Problem to solve:
Copy the material from its first line down to the line containing "pink circle: moved 13 px right, 16 px down", substituting "anticlockwise" for every "counterclockwise" and leaving everything else unchanged.

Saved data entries
■ ■ ■
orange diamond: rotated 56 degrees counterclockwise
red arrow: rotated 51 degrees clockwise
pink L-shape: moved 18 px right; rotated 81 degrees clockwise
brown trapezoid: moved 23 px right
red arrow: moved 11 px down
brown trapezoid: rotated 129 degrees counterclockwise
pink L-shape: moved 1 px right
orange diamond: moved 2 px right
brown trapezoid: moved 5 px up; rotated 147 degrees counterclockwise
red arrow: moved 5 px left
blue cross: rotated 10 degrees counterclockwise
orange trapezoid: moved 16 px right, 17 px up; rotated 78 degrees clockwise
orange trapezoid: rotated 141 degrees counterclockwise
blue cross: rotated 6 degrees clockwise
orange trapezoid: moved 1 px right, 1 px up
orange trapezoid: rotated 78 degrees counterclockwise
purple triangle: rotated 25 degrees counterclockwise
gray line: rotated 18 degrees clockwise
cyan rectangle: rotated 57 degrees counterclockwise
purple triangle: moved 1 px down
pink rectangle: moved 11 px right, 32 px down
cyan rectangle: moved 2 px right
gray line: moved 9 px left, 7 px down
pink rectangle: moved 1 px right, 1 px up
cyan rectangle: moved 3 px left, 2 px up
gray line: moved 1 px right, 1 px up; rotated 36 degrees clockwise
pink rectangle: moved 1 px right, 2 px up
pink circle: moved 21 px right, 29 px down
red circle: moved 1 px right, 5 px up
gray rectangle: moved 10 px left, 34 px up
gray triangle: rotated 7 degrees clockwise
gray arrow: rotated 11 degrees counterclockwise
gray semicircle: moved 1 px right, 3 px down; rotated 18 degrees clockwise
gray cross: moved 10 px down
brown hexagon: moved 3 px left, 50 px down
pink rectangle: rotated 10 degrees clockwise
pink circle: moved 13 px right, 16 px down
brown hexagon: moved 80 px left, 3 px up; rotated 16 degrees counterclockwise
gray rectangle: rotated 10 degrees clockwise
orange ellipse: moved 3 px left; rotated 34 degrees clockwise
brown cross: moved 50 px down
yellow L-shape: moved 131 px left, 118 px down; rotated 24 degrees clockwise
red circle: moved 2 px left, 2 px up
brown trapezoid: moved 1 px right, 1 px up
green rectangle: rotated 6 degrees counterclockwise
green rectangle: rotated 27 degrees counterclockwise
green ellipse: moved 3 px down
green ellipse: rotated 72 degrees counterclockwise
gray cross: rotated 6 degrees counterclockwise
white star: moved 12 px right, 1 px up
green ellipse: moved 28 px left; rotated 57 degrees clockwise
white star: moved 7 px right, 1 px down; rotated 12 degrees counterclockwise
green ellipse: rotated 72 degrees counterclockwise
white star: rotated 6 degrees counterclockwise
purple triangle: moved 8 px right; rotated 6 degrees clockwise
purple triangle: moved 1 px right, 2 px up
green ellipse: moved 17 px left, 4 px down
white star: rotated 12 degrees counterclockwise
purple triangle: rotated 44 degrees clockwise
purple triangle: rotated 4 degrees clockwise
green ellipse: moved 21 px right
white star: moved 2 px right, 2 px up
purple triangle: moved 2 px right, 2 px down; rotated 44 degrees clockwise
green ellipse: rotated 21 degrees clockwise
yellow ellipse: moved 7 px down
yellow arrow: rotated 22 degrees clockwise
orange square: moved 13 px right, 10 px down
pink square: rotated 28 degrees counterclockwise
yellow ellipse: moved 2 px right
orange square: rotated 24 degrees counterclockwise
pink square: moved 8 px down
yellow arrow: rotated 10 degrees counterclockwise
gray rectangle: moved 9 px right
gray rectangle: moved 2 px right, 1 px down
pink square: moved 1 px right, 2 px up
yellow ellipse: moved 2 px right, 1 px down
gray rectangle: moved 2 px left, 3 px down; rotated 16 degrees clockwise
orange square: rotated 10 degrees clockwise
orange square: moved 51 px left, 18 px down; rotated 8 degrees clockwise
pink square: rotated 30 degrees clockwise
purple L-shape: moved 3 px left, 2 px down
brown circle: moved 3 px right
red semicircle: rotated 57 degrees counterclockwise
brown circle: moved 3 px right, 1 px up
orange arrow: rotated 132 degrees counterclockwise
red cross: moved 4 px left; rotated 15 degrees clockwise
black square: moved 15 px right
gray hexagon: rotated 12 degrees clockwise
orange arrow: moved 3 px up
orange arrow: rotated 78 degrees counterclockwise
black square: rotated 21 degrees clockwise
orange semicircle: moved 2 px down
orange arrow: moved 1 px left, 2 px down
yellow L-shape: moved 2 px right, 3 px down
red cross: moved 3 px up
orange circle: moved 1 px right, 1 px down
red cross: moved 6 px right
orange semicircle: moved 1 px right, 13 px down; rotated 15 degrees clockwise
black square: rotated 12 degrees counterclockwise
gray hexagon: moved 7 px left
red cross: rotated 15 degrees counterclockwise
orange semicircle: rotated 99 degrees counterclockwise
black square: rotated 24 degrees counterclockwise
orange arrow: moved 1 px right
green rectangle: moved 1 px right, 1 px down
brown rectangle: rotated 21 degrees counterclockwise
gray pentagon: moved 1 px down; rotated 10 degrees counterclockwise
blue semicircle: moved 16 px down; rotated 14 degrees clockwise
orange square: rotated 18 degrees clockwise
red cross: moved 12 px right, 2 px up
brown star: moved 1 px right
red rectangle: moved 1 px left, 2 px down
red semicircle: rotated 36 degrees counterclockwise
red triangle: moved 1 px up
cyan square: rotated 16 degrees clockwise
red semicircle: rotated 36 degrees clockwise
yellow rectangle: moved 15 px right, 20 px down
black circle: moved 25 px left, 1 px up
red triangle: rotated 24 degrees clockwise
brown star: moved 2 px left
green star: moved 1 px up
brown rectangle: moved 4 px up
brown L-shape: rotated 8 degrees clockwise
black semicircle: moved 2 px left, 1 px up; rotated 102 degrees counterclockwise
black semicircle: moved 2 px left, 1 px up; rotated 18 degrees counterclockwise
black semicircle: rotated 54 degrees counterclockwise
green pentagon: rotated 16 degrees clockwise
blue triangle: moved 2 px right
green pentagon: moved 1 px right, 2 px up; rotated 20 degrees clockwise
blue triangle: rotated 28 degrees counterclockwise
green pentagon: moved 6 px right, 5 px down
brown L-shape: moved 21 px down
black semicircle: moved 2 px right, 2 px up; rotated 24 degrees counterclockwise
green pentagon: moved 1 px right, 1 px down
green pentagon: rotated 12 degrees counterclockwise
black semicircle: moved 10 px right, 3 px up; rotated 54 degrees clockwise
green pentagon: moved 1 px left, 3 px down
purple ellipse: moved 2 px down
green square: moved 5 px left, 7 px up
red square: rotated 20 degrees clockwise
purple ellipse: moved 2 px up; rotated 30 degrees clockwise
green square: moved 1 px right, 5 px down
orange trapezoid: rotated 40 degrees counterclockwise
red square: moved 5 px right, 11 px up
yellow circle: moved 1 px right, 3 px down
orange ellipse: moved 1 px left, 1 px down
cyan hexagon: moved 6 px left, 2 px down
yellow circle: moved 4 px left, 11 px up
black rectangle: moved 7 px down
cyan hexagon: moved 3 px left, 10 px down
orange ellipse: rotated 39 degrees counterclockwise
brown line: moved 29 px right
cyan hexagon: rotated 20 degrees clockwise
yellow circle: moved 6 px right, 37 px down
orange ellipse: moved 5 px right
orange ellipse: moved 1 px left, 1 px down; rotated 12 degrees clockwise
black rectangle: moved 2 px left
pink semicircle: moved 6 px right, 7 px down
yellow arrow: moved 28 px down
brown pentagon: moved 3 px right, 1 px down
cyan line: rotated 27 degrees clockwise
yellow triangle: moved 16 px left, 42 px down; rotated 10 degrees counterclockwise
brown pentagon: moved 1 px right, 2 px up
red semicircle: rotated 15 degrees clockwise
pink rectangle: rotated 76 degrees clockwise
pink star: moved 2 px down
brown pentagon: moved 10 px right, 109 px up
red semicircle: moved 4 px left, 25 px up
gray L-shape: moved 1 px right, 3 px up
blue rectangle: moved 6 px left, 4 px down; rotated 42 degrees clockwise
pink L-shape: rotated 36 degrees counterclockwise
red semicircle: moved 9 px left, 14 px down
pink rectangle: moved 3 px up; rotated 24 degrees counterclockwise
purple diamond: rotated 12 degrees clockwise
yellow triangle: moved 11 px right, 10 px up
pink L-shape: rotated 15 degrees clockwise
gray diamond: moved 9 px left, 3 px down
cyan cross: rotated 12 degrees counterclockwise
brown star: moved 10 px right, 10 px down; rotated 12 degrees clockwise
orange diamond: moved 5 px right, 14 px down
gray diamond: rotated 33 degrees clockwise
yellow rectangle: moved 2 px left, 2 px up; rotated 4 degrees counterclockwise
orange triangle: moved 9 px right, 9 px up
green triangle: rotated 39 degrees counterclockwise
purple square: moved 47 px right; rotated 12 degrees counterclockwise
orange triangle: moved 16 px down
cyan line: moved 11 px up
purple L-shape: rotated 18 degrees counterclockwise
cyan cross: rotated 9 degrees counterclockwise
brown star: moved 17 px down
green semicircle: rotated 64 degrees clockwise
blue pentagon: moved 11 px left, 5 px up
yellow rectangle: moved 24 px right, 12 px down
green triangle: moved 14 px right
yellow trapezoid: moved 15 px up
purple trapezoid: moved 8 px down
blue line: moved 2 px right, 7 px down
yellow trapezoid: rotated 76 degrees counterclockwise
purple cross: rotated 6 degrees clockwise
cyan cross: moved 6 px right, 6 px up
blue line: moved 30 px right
■ ■ ■
Final result:
orange diamond: rotated 56 degrees anticlockwise
red arrow: rotated 51 degrees clockwise
pink L-shape: moved 18 px right; rotated 81 degrees clockwise
brown trapezoid: moved 23 px right
red arrow: moved 11 px down
brown trapezoid: rotated 129 degrees anticlockwise
pink L-shape: moved 1 px right
orange diamond: moved 2 px right
brown trapezoid: moved 5 px up; rotated 147 degrees anticlockwise
red arrow: moved 5 px left
blue cross: rotated 10 degrees anticlockwise
orange trapezoid: moved 16 px right, 17 px up; rotated 78 degrees clockwise
orange trapezoid: rotated 141 degrees anticlockwise
blue cross: rotated 6 degrees clockwise
orange trapezoid: moved 1 px right, 1 px up
orange trapezoid: rotated 78 degrees anticlockwise
purple triangle: rotated 25 degrees anticlockwise
gray line: rotated 18 degrees clockwise
cyan rectangle: rotated 57 degrees anticlockwise
purple triangle: moved 1 px down
pink rectangle: moved 11 px right, 32 px down
cyan rectangle: moved 2 px right
gray line: moved 9 px left, 7 px down
pink rectangle: moved 1 px right, 1 px up
cyan rectangle: moved 3 px left, 2 px up
gray line: moved 1 px right, 1 px up; rotated 36 degrees clockwise
pink rectangle: moved 1 px right, 2 px up
pink circle: moved 21 px right, 29 px down
red circle: moved 1 px right, 5 px up
gray rectangle: moved 10 px left, 34 px up
gray triangle: rotated 7 degrees clockwise
gray arrow: rotated 11 degrees anticlockwise
gray semicircle: moved 1 px right, 3 px down; rotated 18 degrees clockwise
gray cross: moved 10 px down
brown hexagon: moved 3 px left, 50 px down
pink rectangle: rotated 10 degrees clockwise
pink circle: moved 13 px right, 16 px down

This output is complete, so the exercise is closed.